Task goal — Below is a listing; repeat exactly the lines from the one containing "C103: 15uF (plus" to the one containing "U103 pin in-: N002 -> 5V", both included.

Source material —
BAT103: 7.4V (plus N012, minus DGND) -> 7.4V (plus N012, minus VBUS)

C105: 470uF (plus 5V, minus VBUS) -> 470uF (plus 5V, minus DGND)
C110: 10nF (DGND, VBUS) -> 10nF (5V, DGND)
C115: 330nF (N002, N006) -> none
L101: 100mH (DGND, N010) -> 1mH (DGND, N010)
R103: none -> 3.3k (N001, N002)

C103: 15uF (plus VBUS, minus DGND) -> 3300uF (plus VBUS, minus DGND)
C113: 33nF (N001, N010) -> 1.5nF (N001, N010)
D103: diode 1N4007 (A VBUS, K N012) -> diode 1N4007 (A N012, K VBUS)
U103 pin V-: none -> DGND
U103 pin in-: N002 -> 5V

==

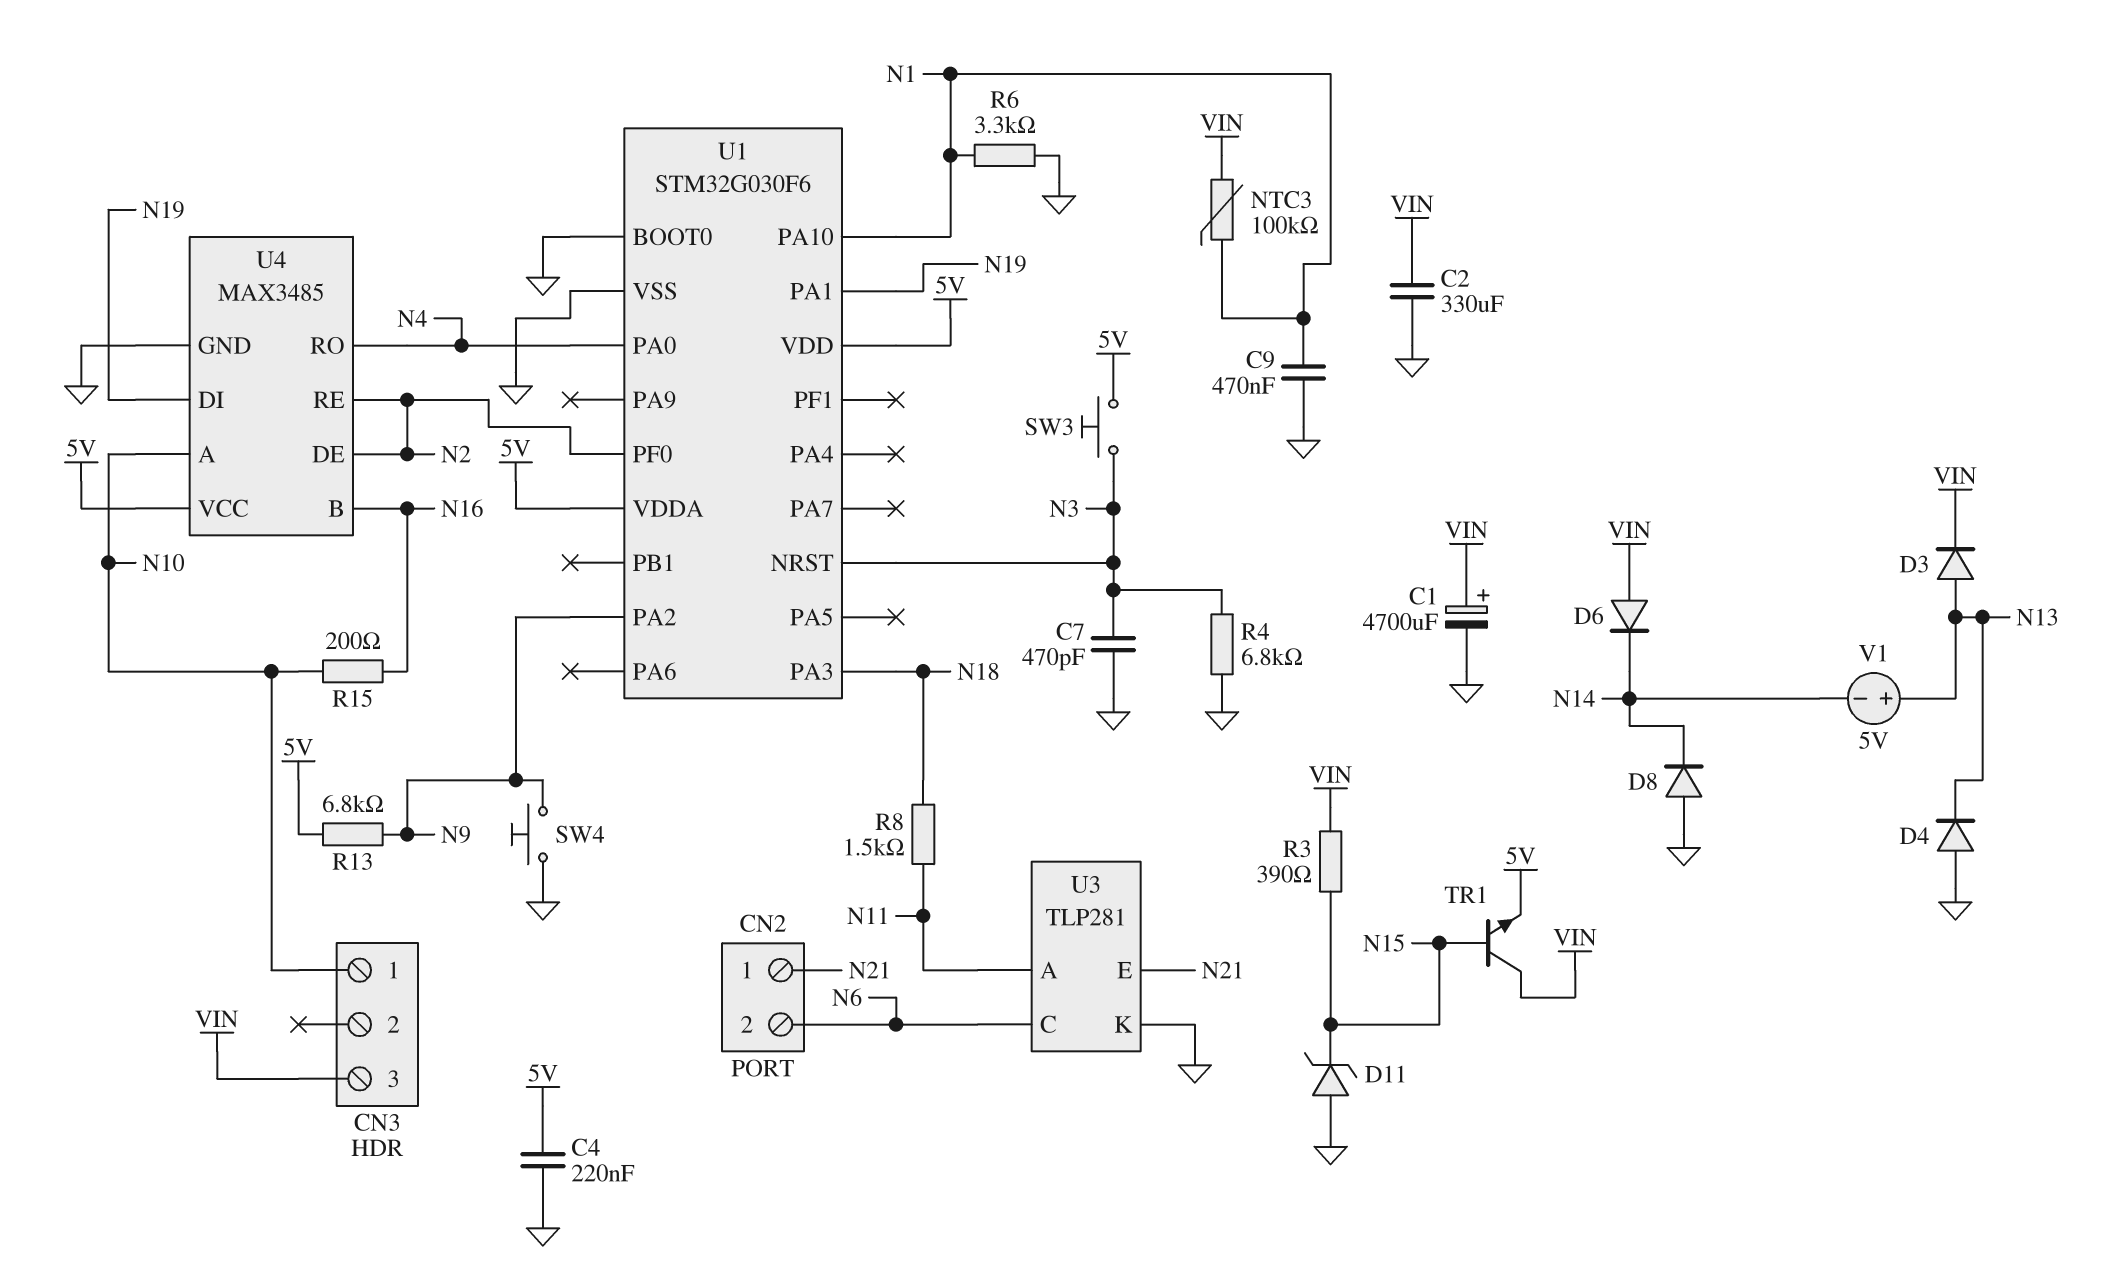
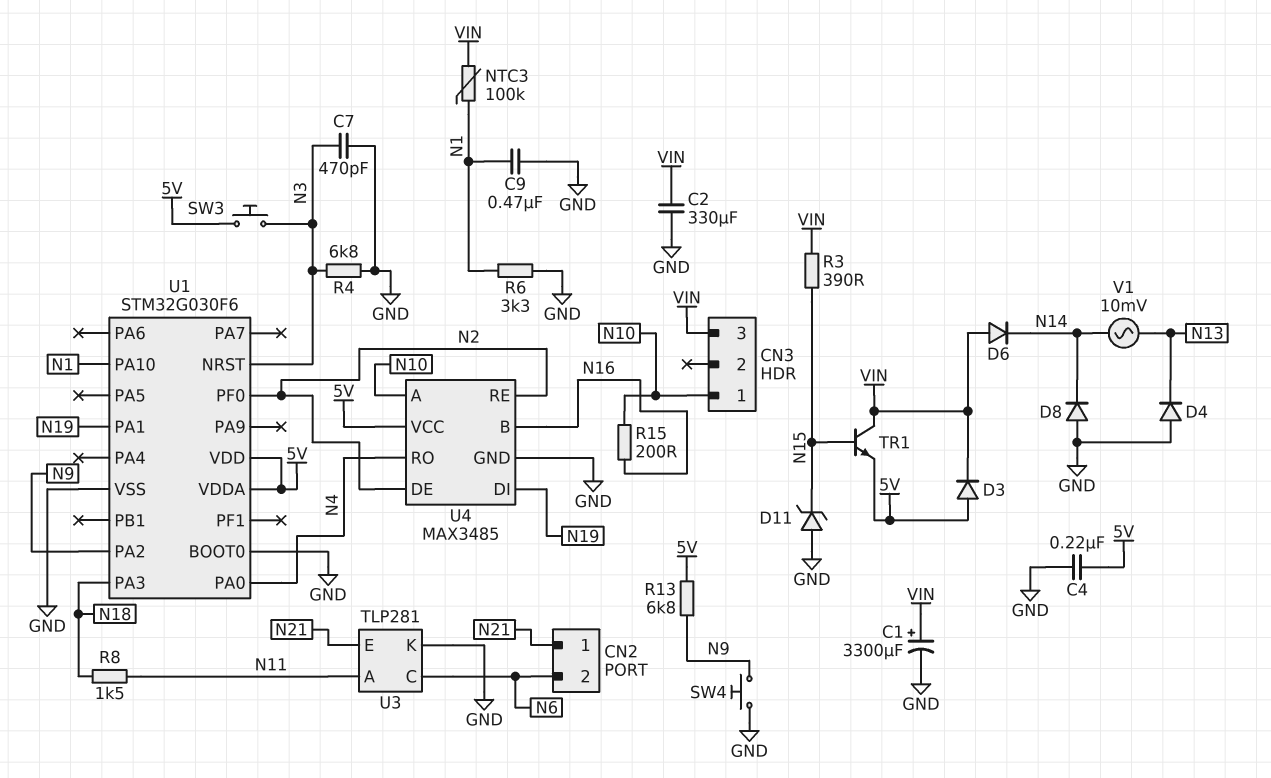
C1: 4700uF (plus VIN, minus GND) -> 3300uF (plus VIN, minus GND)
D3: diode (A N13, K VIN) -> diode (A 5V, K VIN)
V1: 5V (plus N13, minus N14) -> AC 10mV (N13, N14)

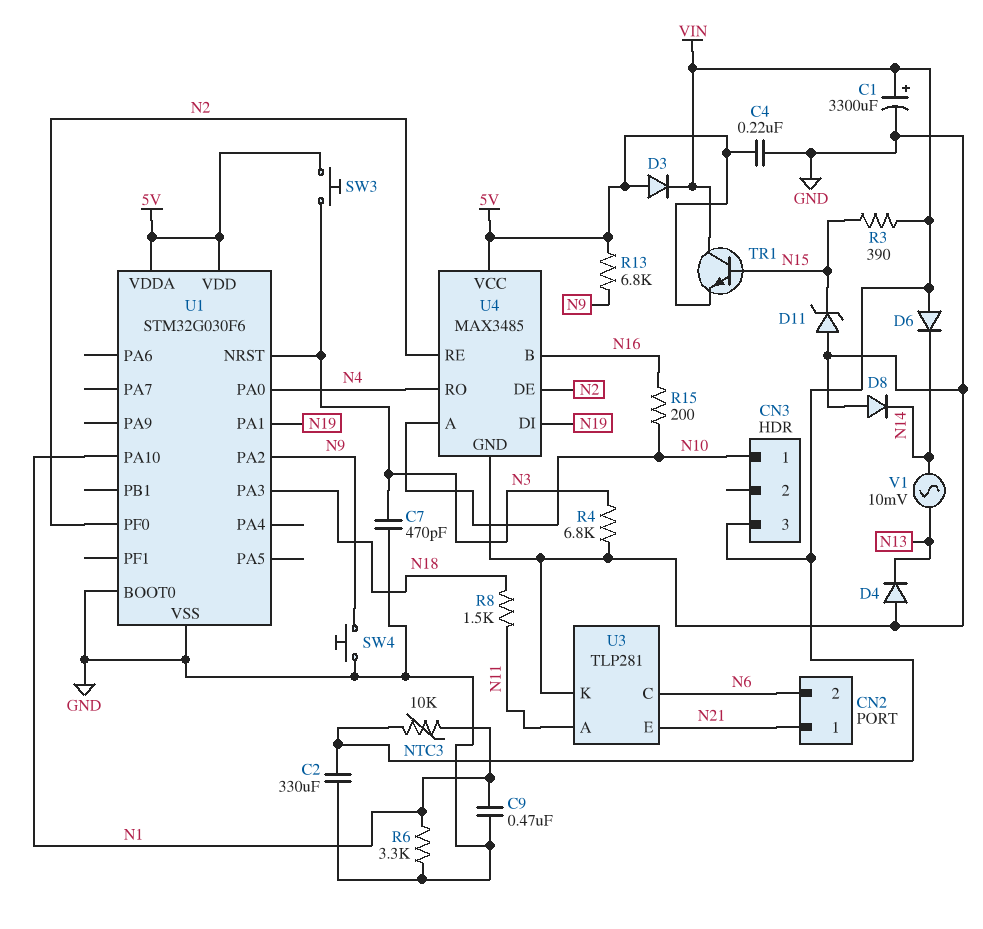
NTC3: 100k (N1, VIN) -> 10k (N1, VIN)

Exercise response —
C103: 15uF (plus VBUS, minus DGND) -> 3300uF (plus VBUS, minus DGND)
C113: 33nF (N001, N010) -> 1.5nF (N001, N010)
D103: diode 1N4007 (A VBUS, K N012) -> diode 1N4007 (A N012, K VBUS)
U103 pin V-: none -> DGND
U103 pin in-: N002 -> 5V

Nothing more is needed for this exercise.